======== Supplied data

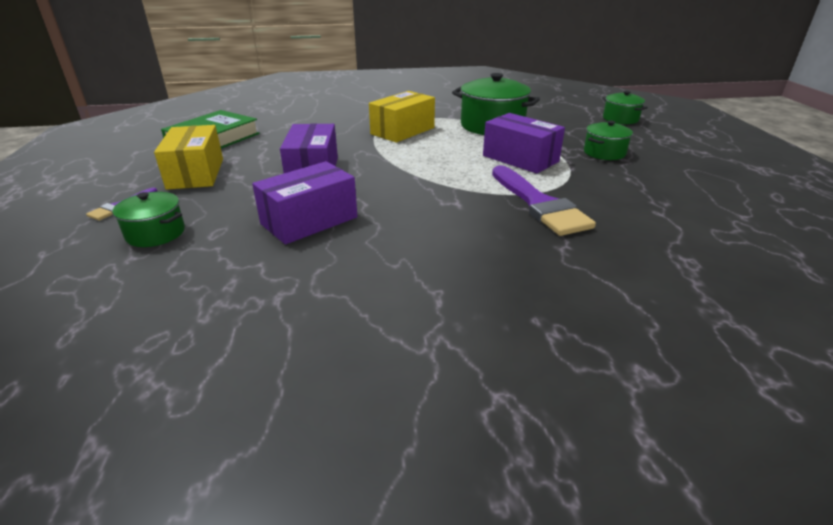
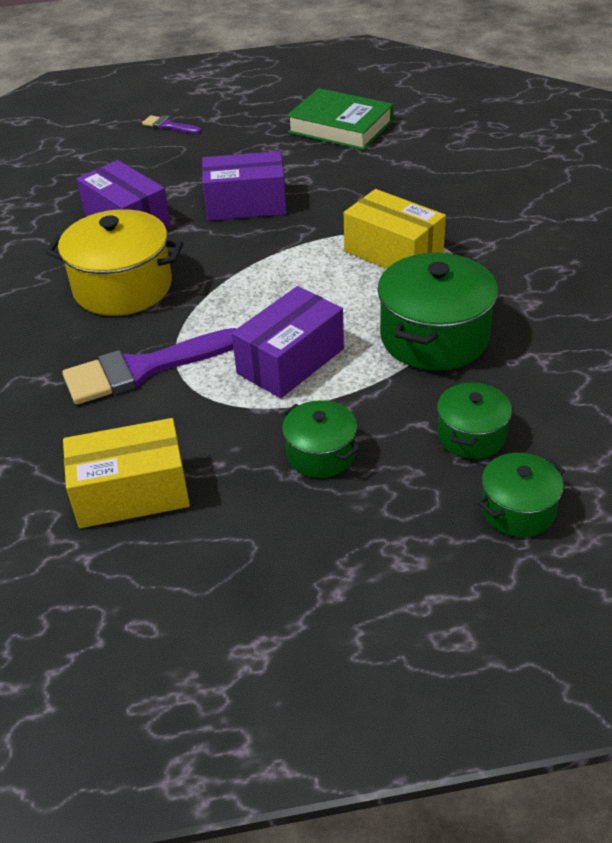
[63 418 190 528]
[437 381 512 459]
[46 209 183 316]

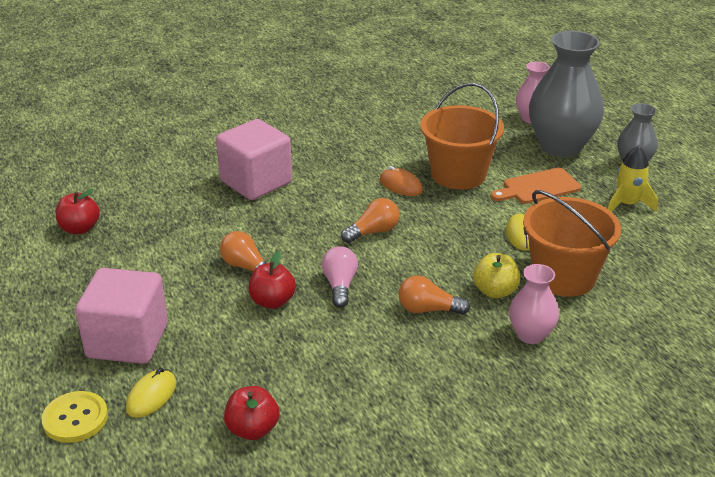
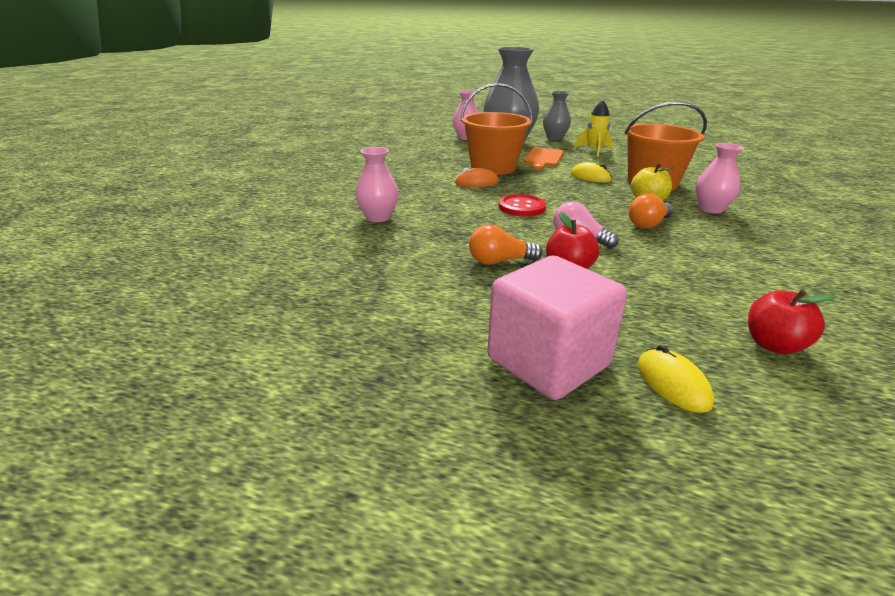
[355 147 399 222]
[56 189 100 234] (first image)
[499 194 546 216]
[41 391 108 443] (first image)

================

Task objective ->
Pictures are to be left out; the answer must otherwise be exactly the lines from the one with "[46 209 183 316]" through the final line of the entries above, both included.

Answer for the task ->
[46 209 183 316]

[355 147 399 222]
[56 189 100 234] (first image)
[499 194 546 216]
[41 391 108 443] (first image)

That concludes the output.